++++ Source material

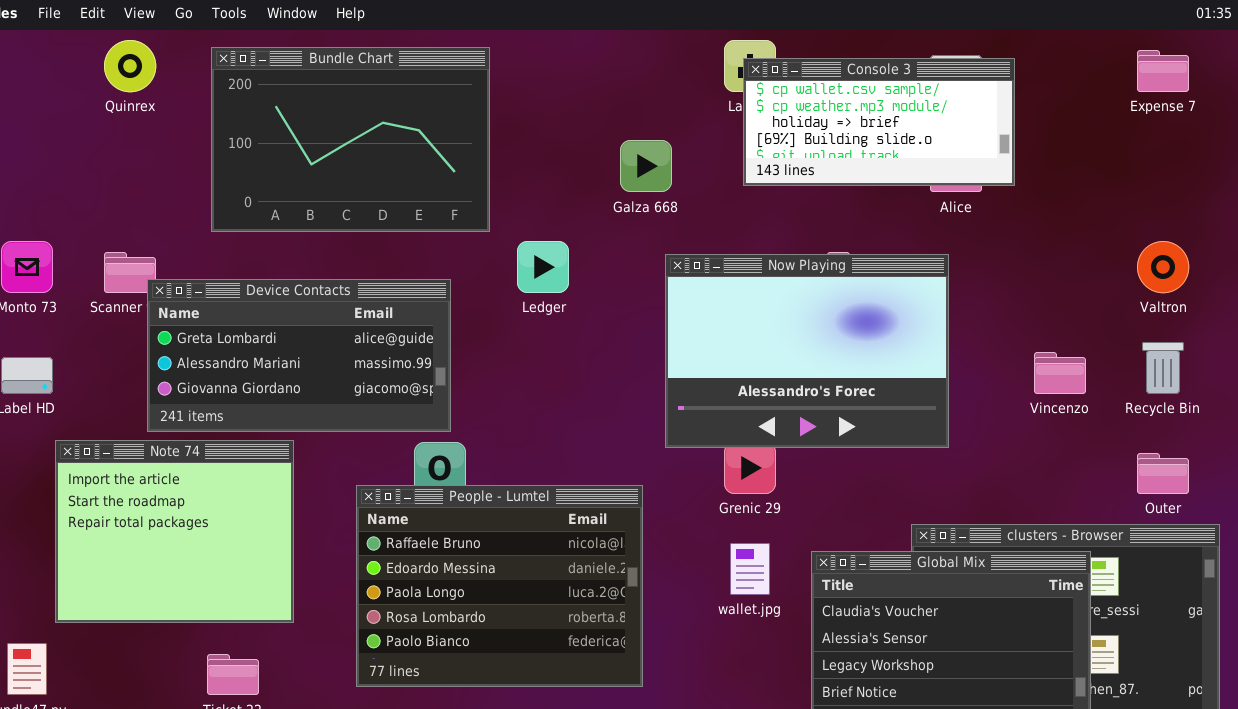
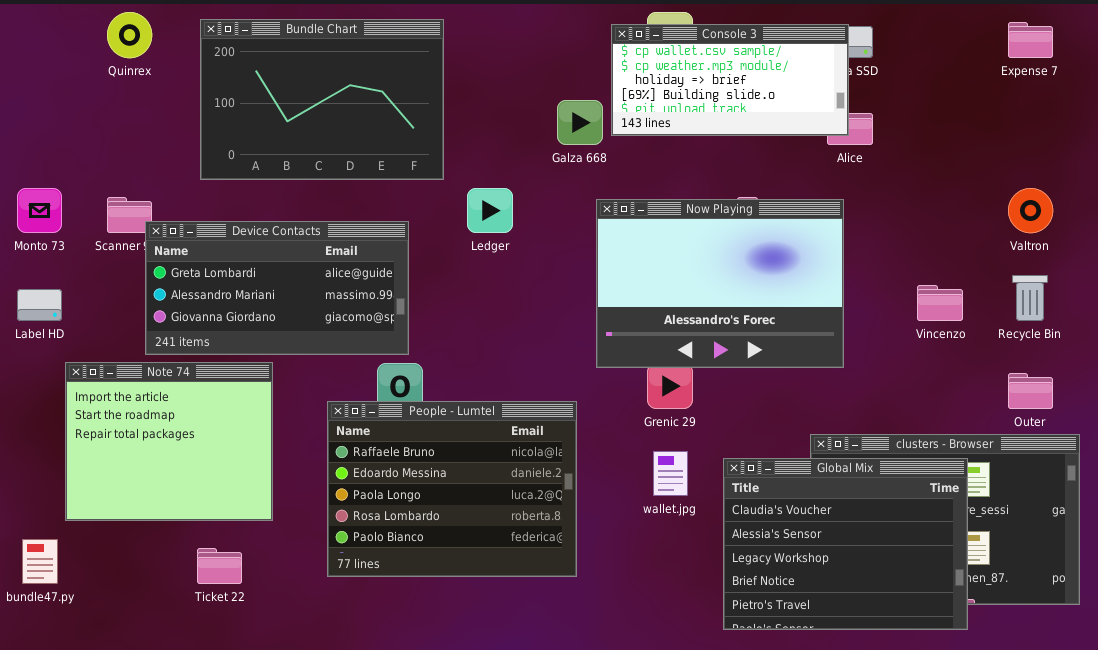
Console 3: [743,58,1015,186] -> [611,24,849,136], moved

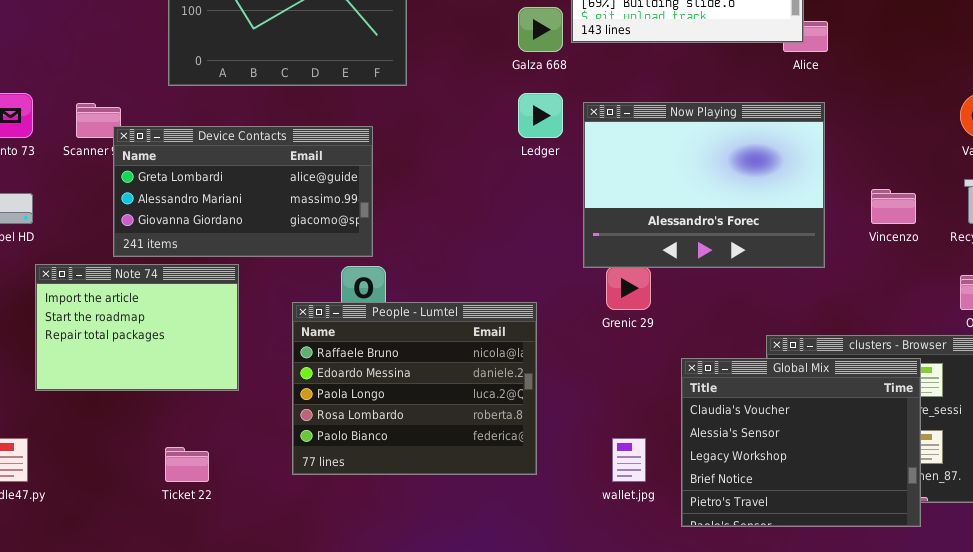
Ledger: [467,188,513,233] -> [518,93,563,138], moved
Now Playing: [596,199,844,368] -> [583,102,825,268], moved
Note 74: [65,362,273,521] -> [35,264,239,391], resized
wallet.jpg: [653,451,688,496] -> [612,438,646,482], moved

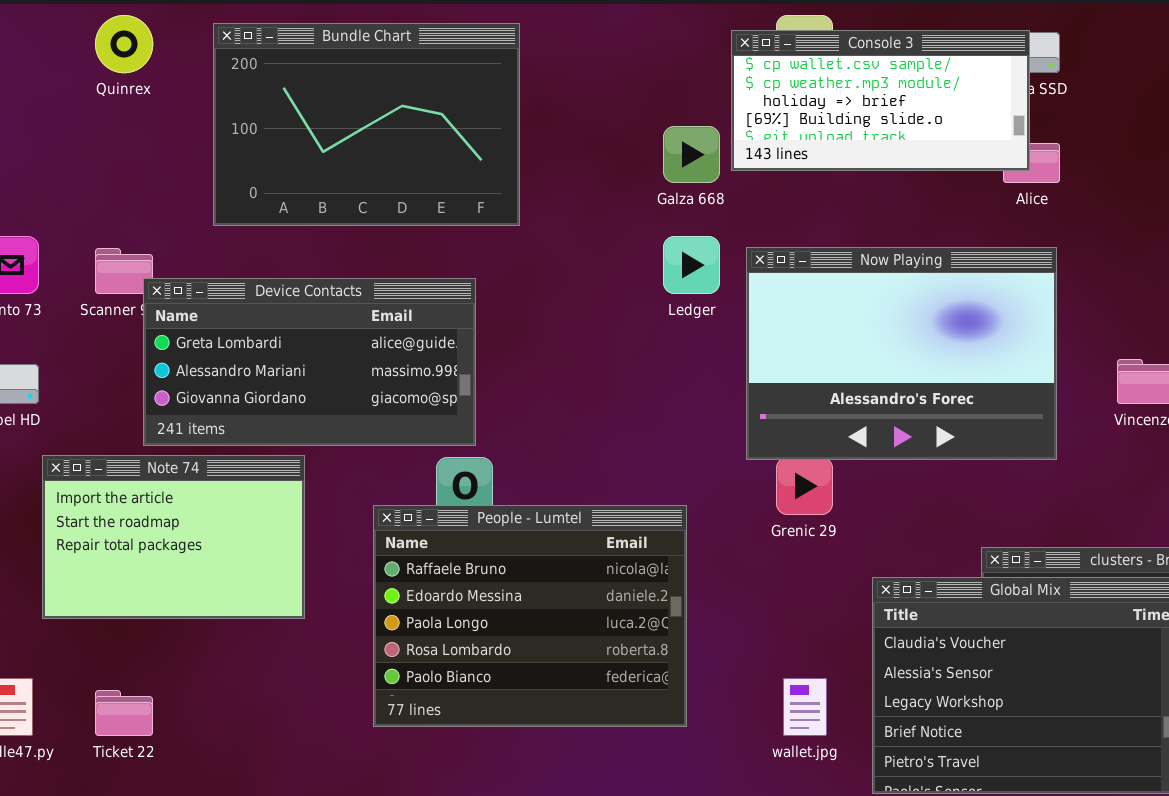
Ticket 22: [165,447,209,482] -> [95,690,153,736], moved

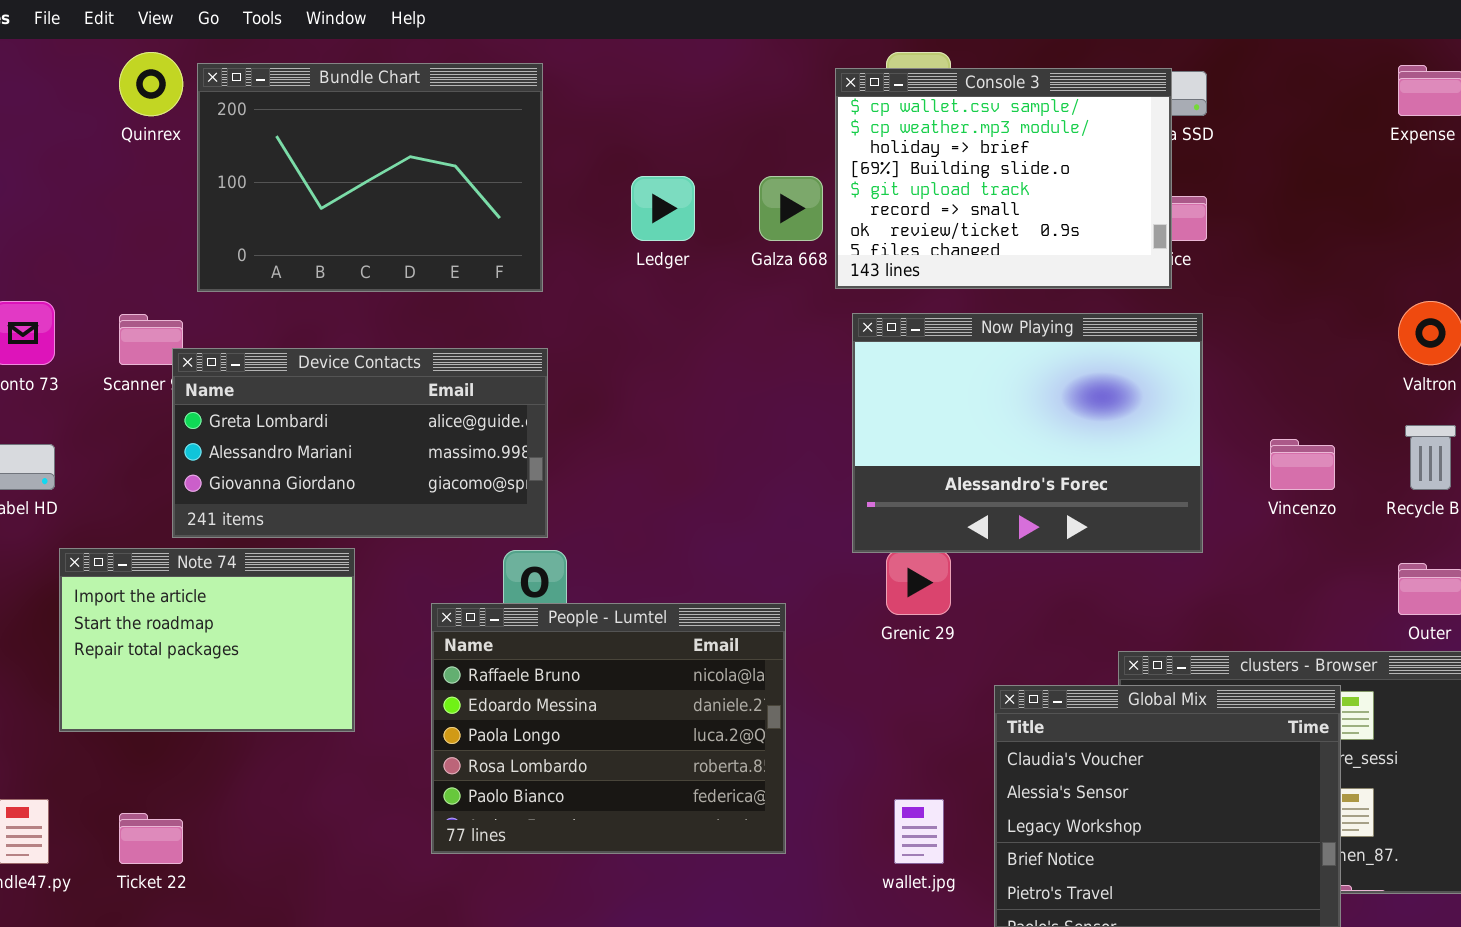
Bundle Chart: [213,23,520,226] -> [197,63,543,292], moved
Console 3: [731,30,1030,171] -> [835,68,1172,289], resized
Ledger: [663,236,720,294] -> [631,176,695,241], moved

++++++++

Brief: Report every line above that has the string "Ledger" in it.

Solution for this exercise:
Ledger: [467,188,513,233] -> [518,93,563,138], moved
Ledger: [663,236,720,294] -> [631,176,695,241], moved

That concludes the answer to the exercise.